> [TO DO]: Lines of the data that contain the word "plus" are the ones to copy.

> [RECORDS]:
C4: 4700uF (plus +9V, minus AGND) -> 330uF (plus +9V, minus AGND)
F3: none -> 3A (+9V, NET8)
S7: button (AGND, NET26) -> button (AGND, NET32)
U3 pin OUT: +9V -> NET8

==

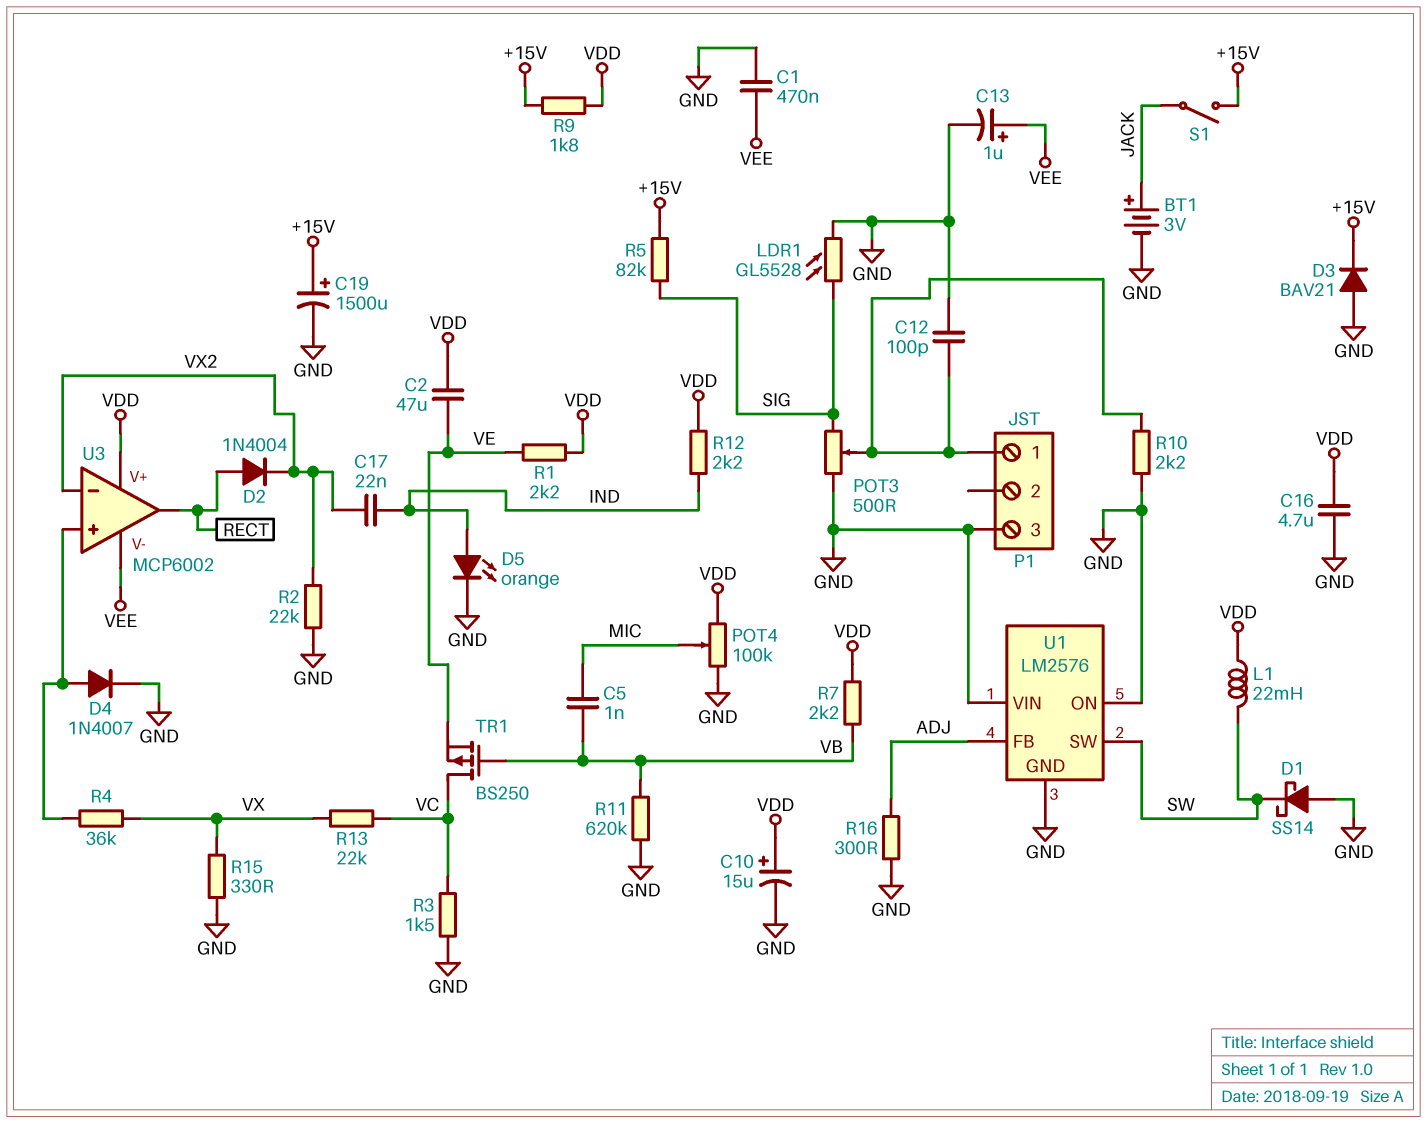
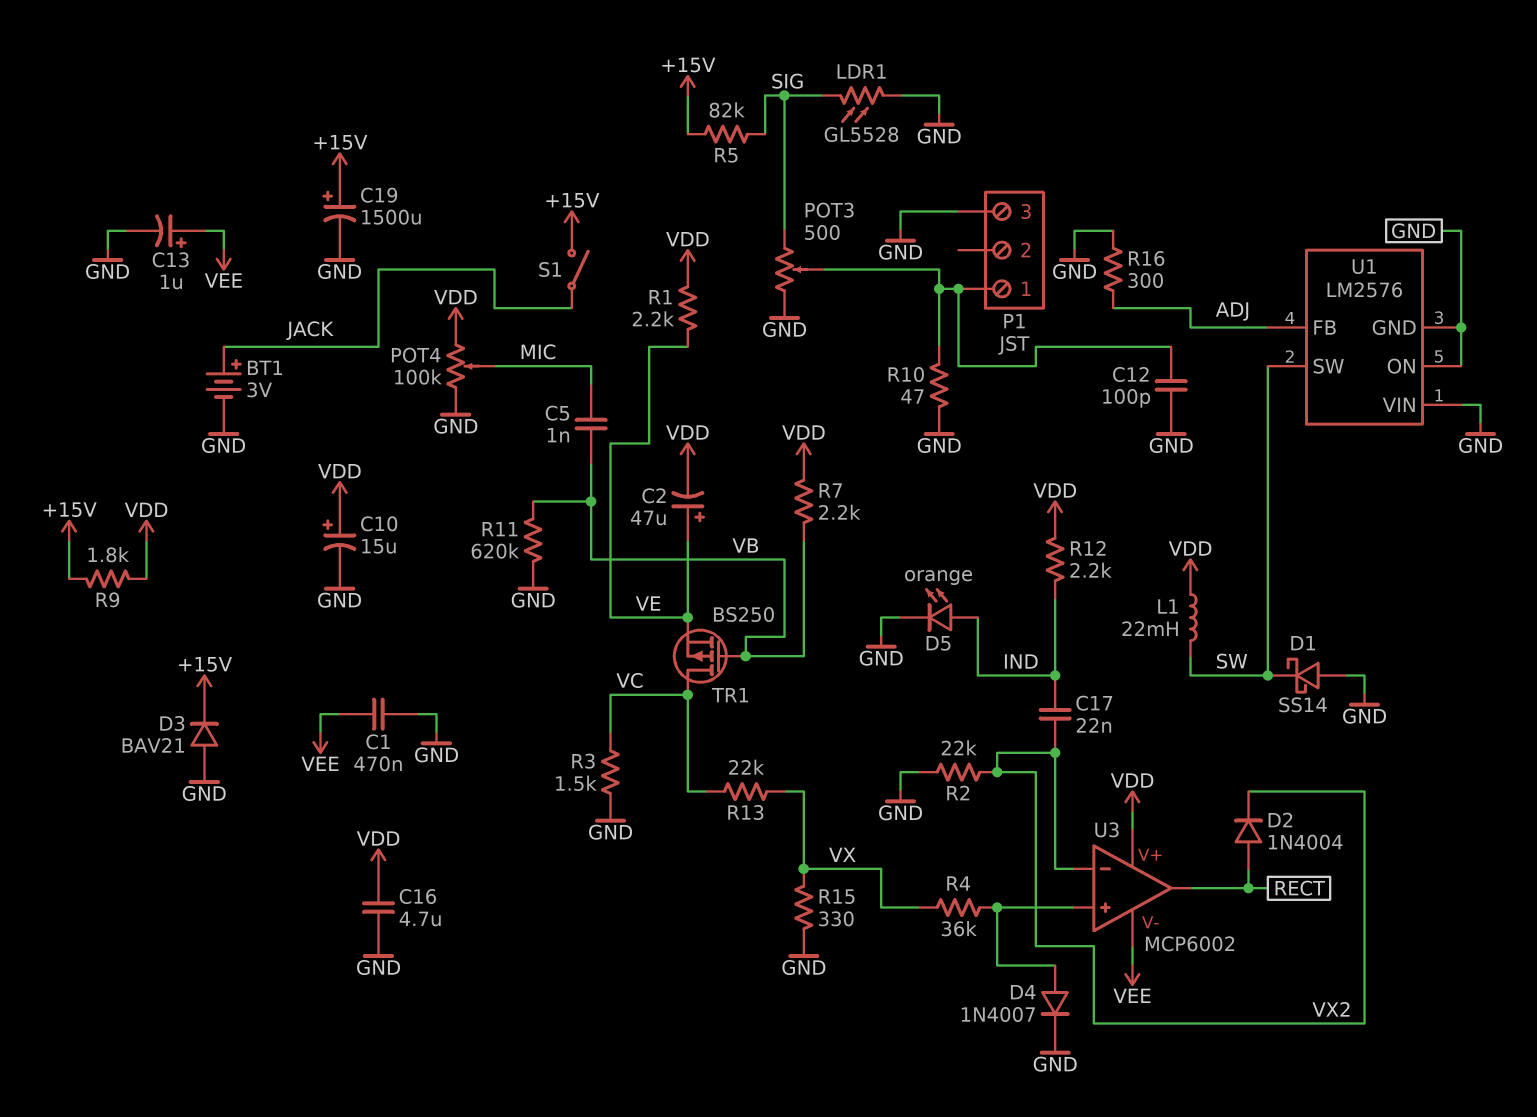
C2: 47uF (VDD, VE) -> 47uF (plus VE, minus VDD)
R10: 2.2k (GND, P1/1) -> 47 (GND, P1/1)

==

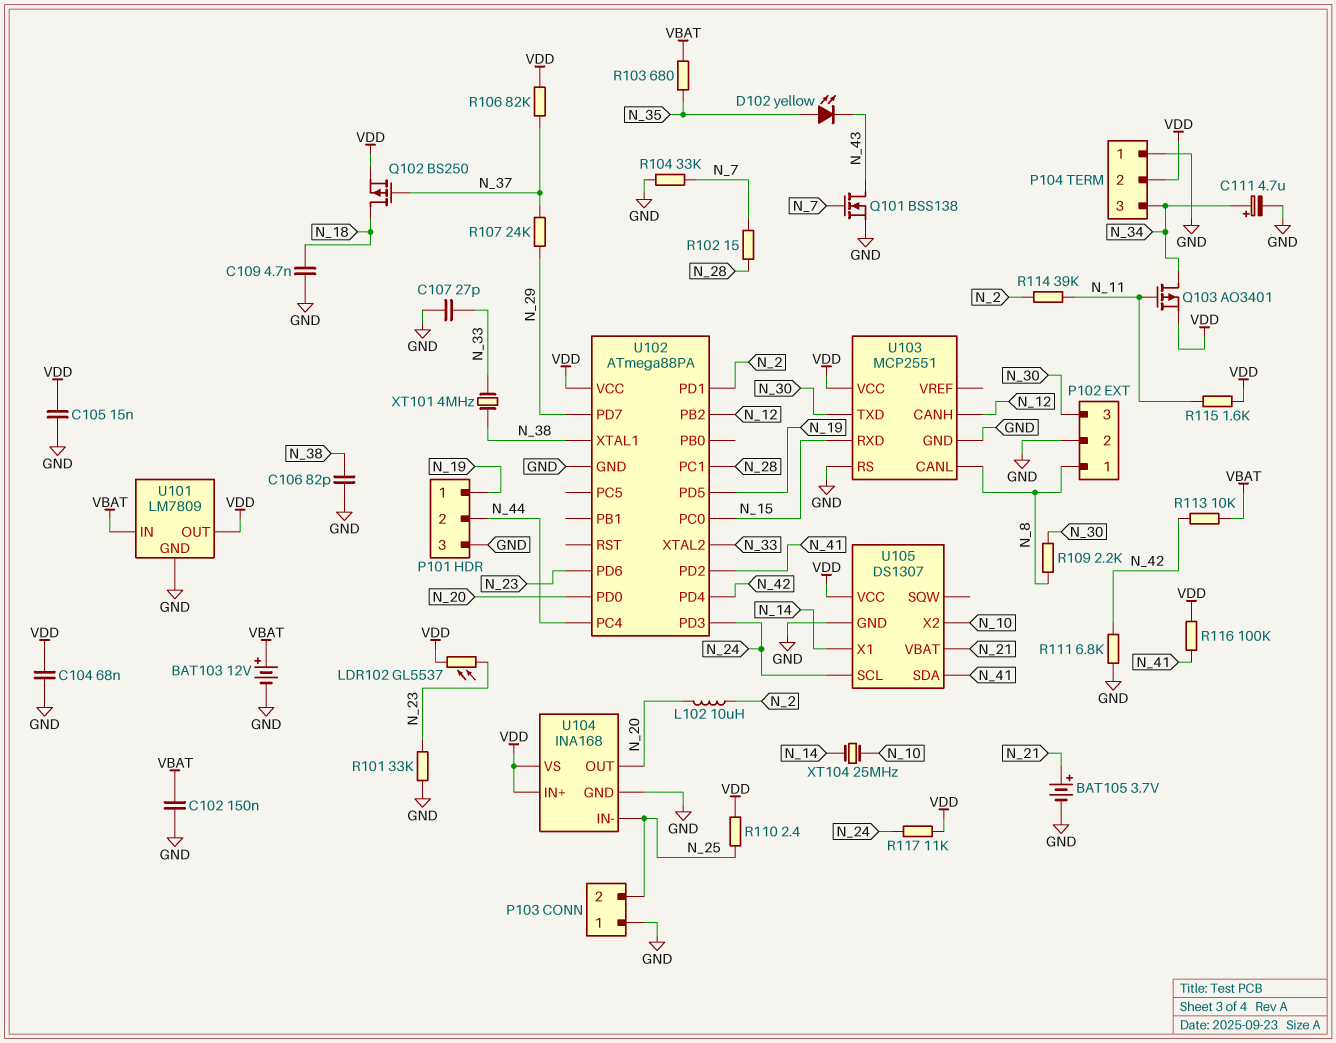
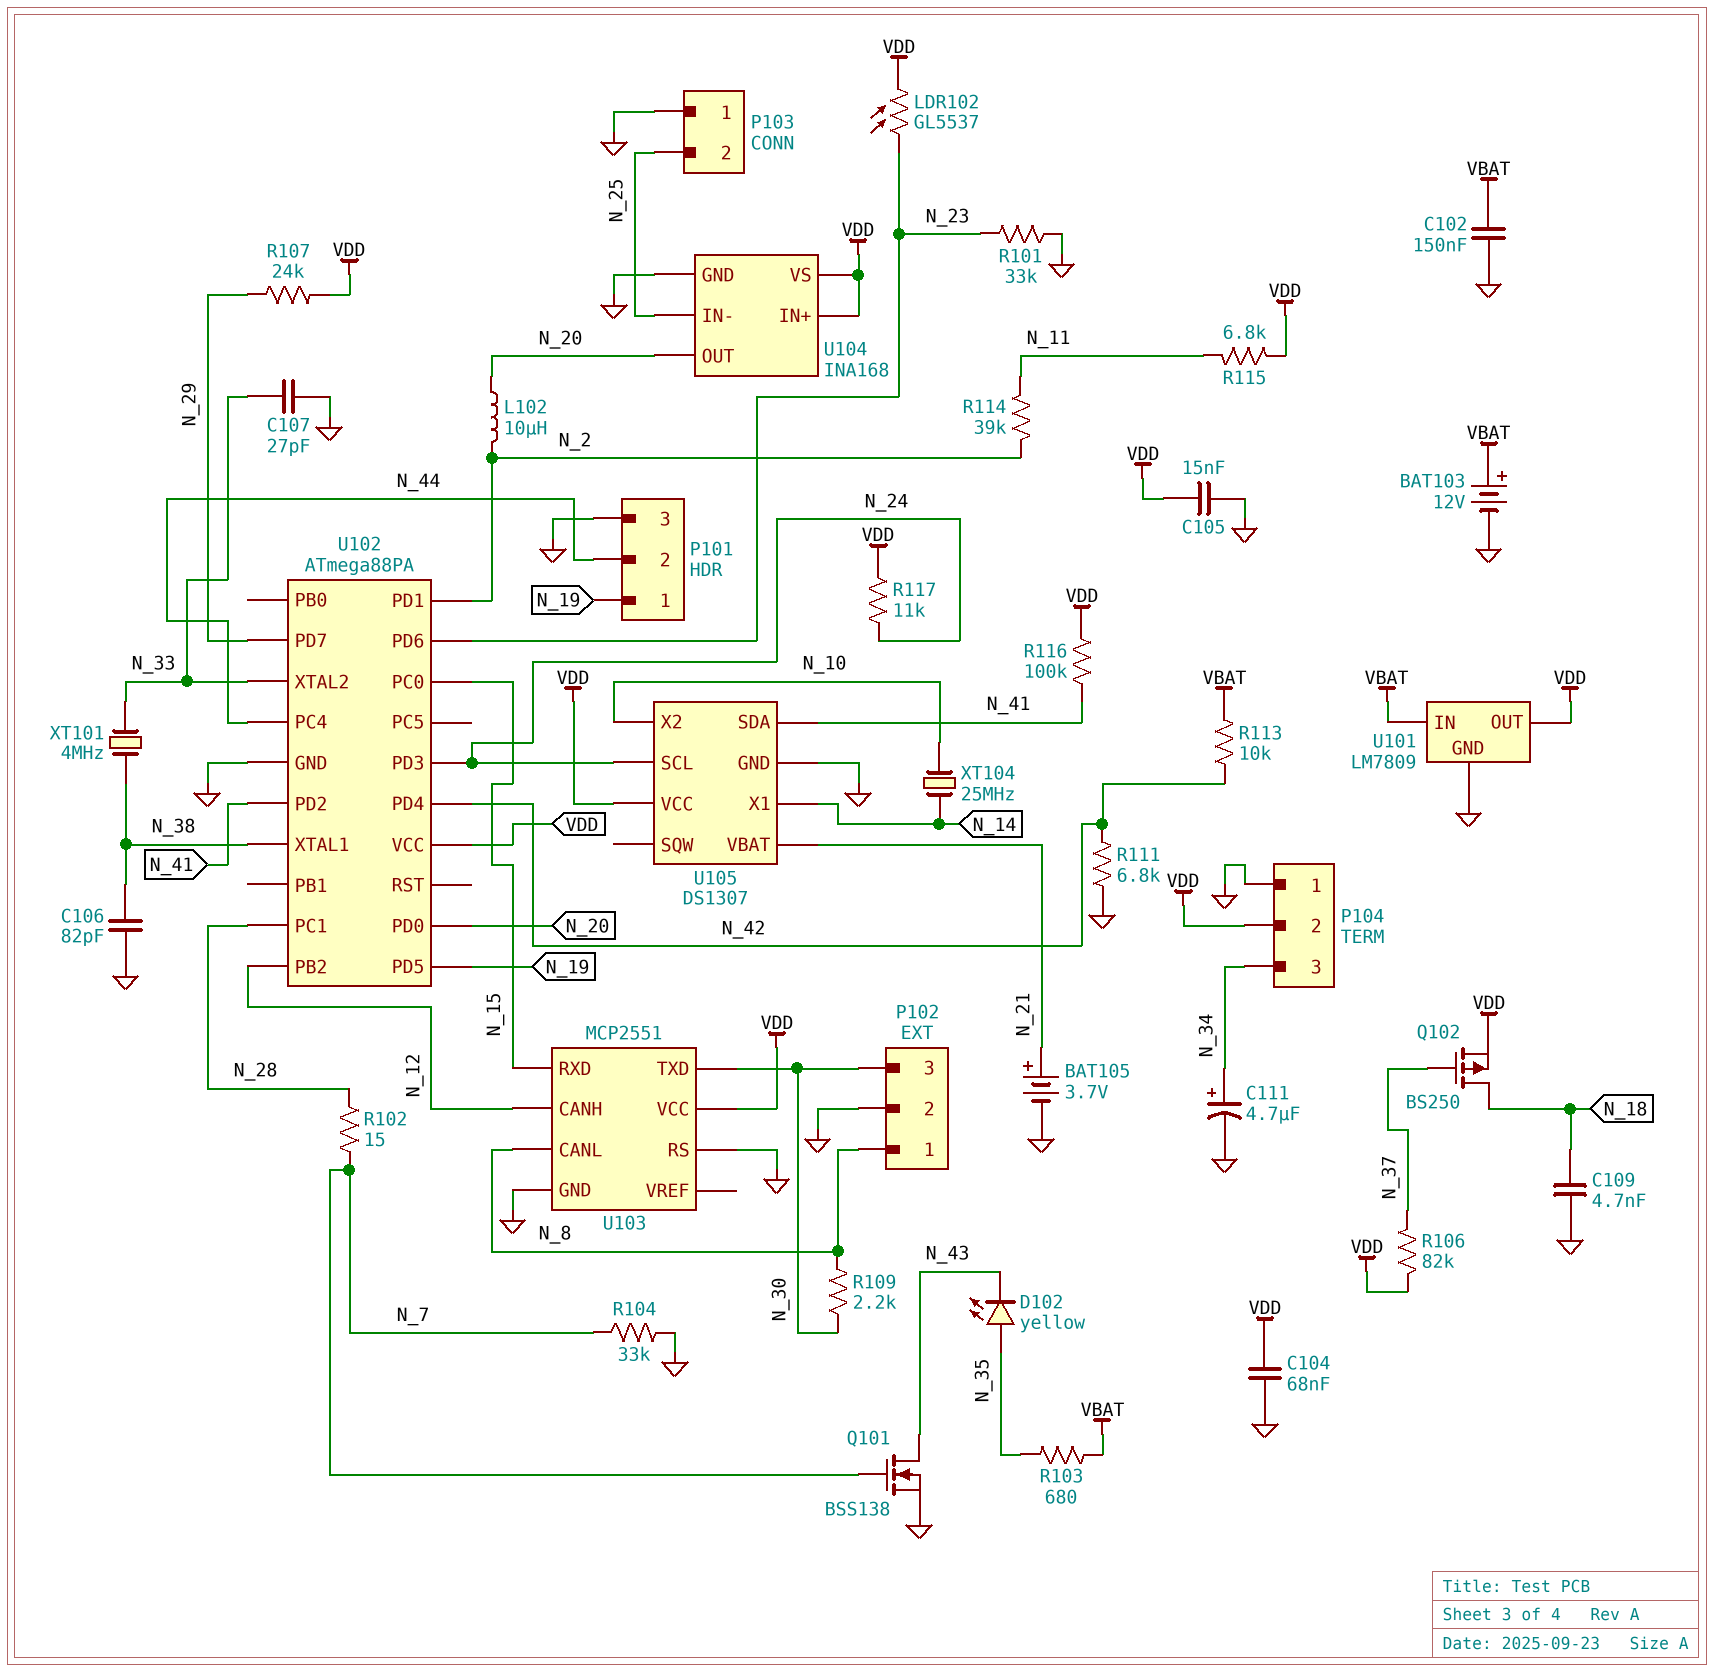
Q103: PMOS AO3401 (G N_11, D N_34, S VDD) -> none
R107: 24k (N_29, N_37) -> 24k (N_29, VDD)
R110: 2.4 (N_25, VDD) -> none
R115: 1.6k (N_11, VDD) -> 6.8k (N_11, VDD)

> [SOLUTION BELOW]:
C4: 4700uF (plus +9V, minus AGND) -> 330uF (plus +9V, minus AGND)
C2: 47uF (VDD, VE) -> 47uF (plus VE, minus VDD)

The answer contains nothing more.